**PROBLEM DESCRIPTION**
Which lines hold the string "missing"? Copy each of them from the material below.

**PROVIDED DATA**
%%

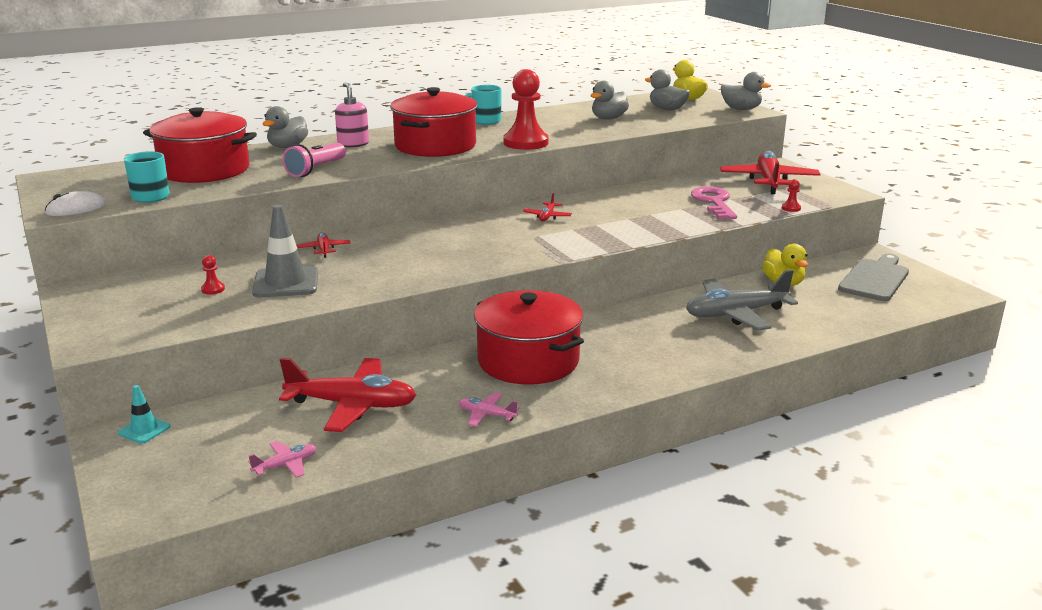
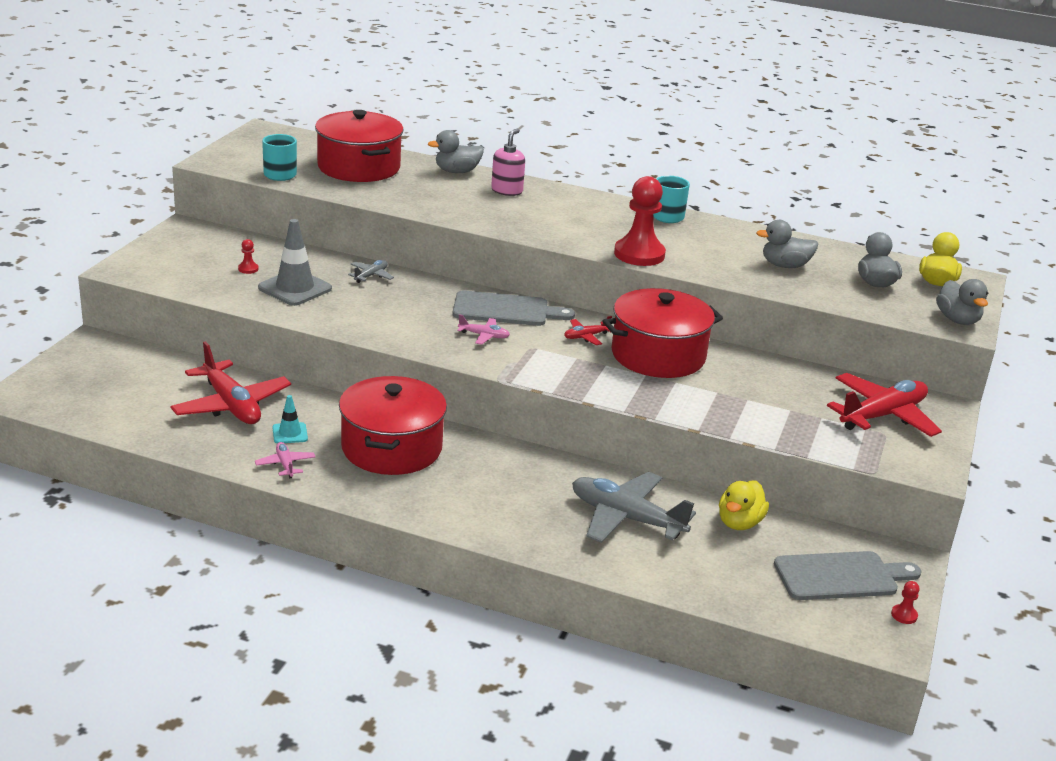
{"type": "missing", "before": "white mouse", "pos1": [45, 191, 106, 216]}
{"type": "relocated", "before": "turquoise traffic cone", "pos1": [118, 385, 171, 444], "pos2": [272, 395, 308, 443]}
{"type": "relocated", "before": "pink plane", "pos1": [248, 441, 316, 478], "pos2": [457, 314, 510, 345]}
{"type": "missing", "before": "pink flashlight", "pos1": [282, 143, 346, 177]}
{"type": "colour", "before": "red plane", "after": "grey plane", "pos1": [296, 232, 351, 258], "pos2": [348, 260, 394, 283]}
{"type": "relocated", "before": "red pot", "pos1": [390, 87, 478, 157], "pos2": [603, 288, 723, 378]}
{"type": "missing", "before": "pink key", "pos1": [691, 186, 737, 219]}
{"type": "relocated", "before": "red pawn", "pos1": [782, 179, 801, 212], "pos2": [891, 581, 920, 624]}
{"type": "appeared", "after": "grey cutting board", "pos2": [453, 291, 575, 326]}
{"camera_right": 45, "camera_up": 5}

%%
%%

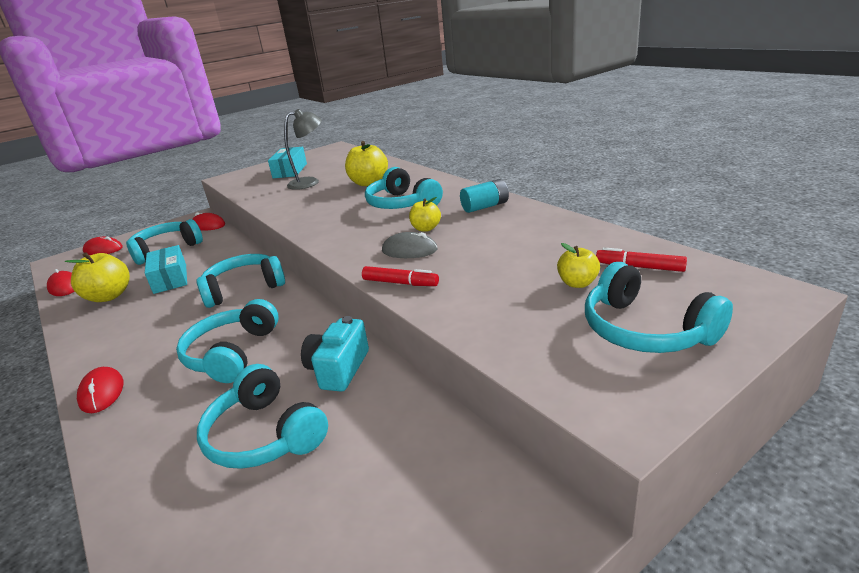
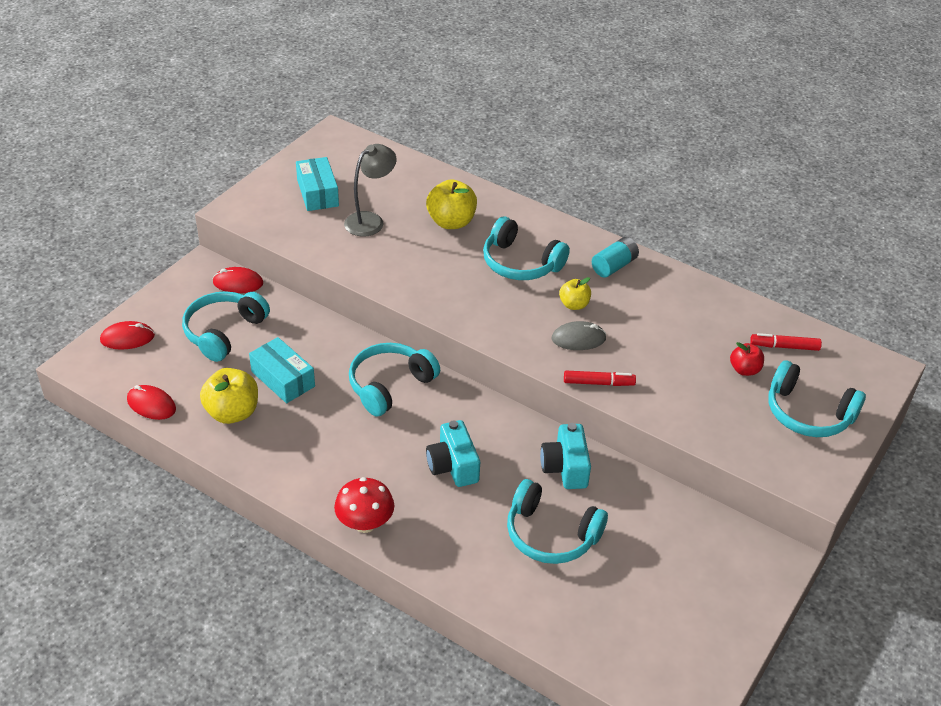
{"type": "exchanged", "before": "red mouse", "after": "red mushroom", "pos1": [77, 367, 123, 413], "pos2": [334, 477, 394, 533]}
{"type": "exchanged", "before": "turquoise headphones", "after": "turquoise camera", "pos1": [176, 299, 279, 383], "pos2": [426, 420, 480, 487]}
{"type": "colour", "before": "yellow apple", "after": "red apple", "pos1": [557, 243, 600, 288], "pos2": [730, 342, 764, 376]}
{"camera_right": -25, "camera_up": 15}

%%
%%

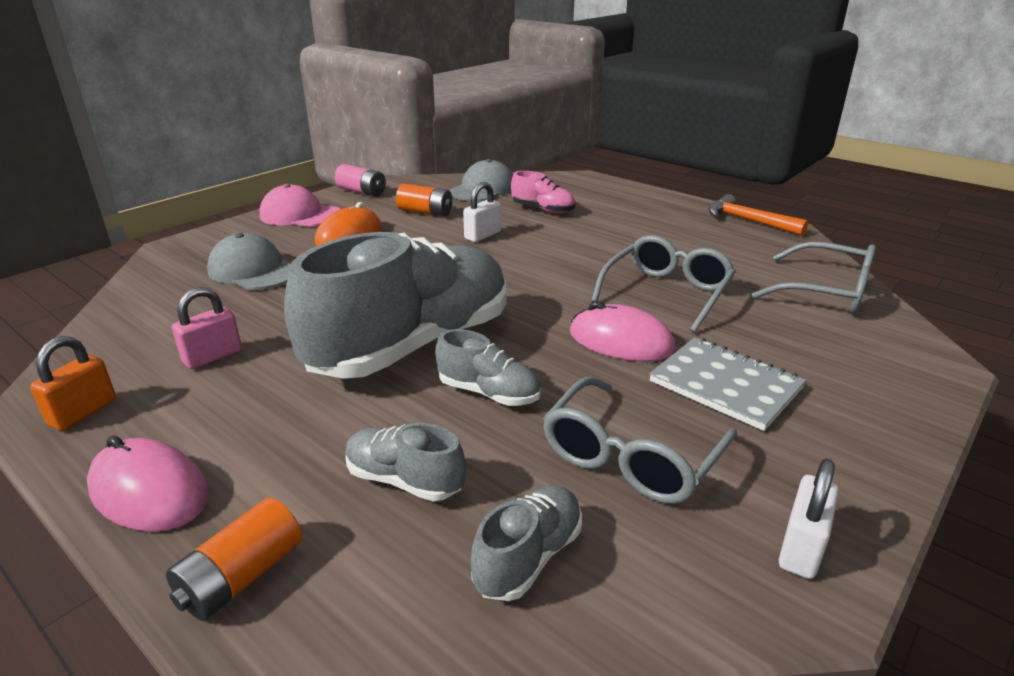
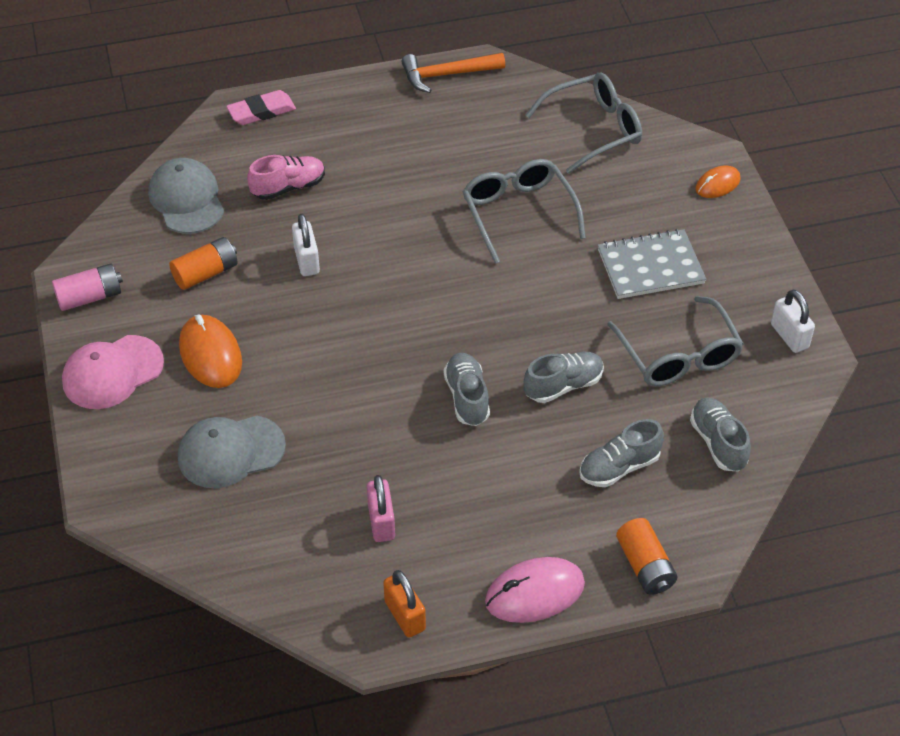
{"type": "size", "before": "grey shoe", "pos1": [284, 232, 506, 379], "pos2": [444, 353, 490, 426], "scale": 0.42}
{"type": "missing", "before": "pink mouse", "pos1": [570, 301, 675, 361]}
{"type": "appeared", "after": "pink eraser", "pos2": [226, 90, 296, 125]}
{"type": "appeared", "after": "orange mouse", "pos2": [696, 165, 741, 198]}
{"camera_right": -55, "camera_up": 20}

%%

**FINISHED EXERCISE**
{"type": "missing", "before": "white mouse", "pos1": [45, 191, 106, 216]}
{"type": "missing", "before": "pink flashlight", "pos1": [282, 143, 346, 177]}
{"type": "missing", "before": "pink key", "pos1": [691, 186, 737, 219]}
{"type": "missing", "before": "pink mouse", "pos1": [570, 301, 675, 361]}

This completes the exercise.